In the records below, find the line containing "R19: 4.7k (GND, SUM) -> 3.3k (GND, SUM)", then extract that line and all subsequent lines exactly, leaving out everything else.

[[ Record excerpts open ]]

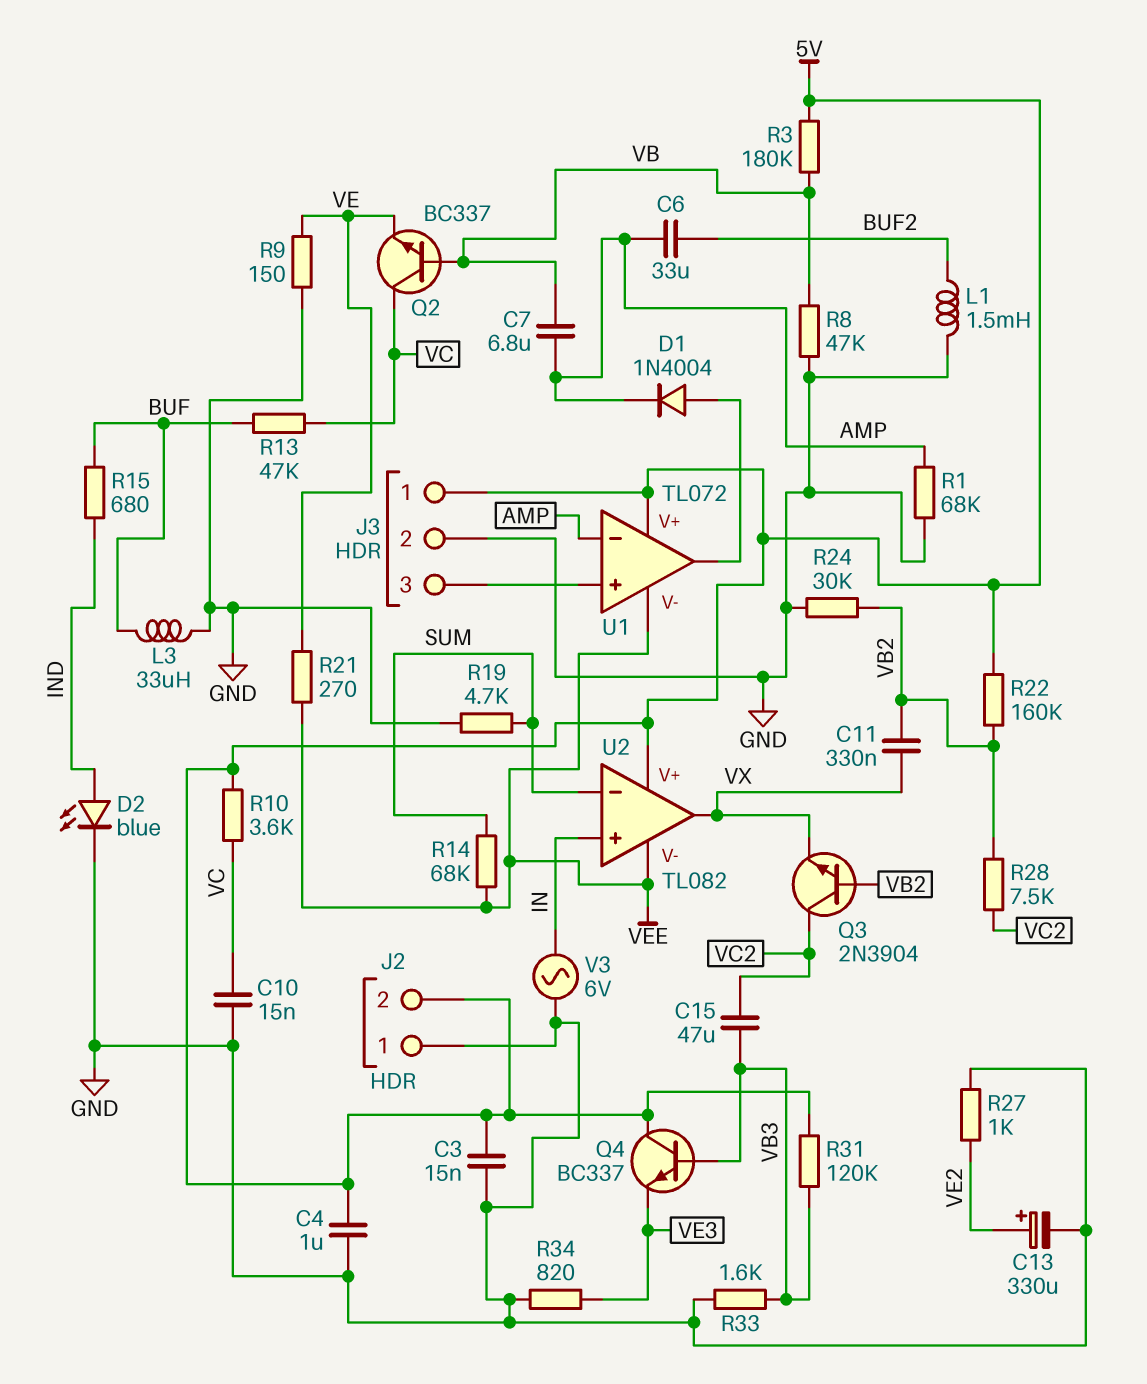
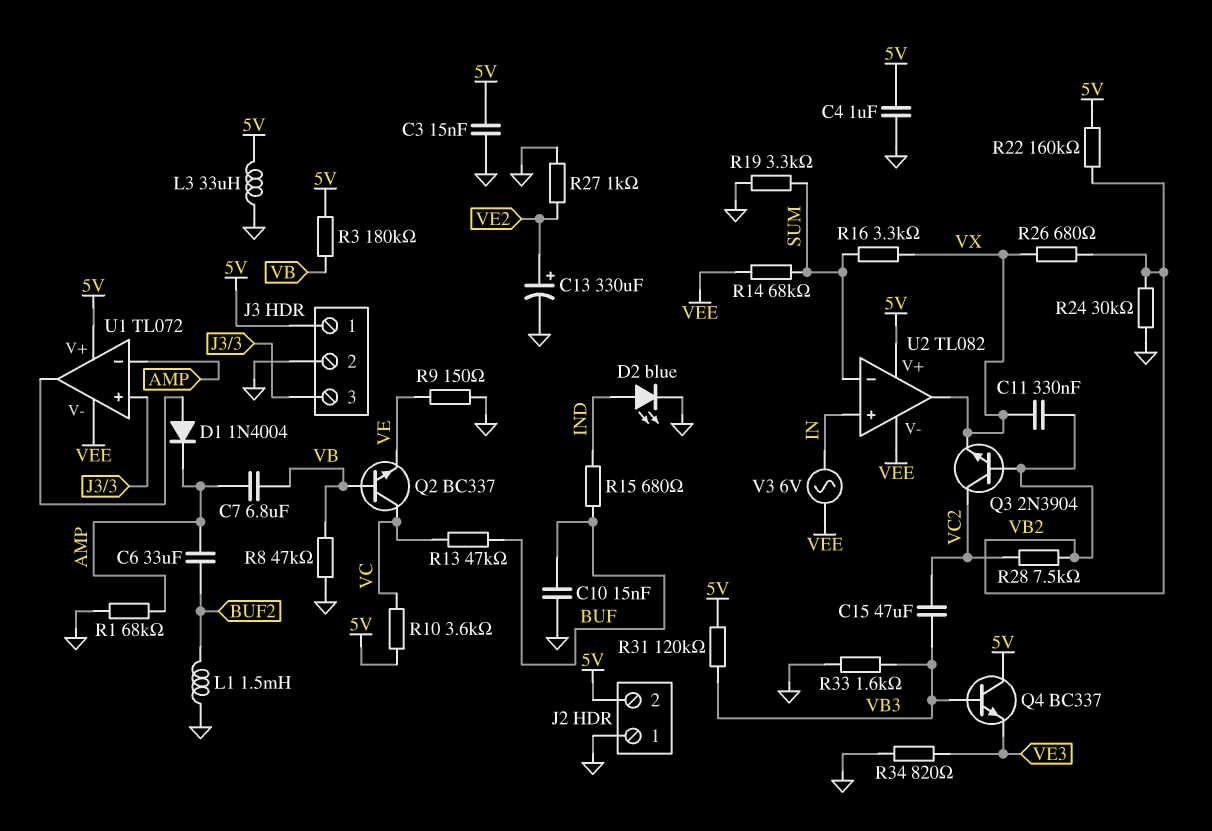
C10: 15nF (GND, VC) -> 15nF (BUF, GND)
L3: 33uH (BUF, GND) -> 33uH (5V, GND)
R16: none -> 3.3k (SUM, VX)
R19: 4.7k (GND, SUM) -> 3.3k (GND, SUM)
R21: 270 (VE, VEE) -> none
R26: none -> 680 (VB2, VX)
V3: AC 6V (GND, IN) -> AC 6V (IN, VEE)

[[ Record excerpts closed ]]

Your solution:
R19: 4.7k (GND, SUM) -> 3.3k (GND, SUM)
R21: 270 (VE, VEE) -> none
R26: none -> 680 (VB2, VX)
V3: AC 6V (GND, IN) -> AC 6V (IN, VEE)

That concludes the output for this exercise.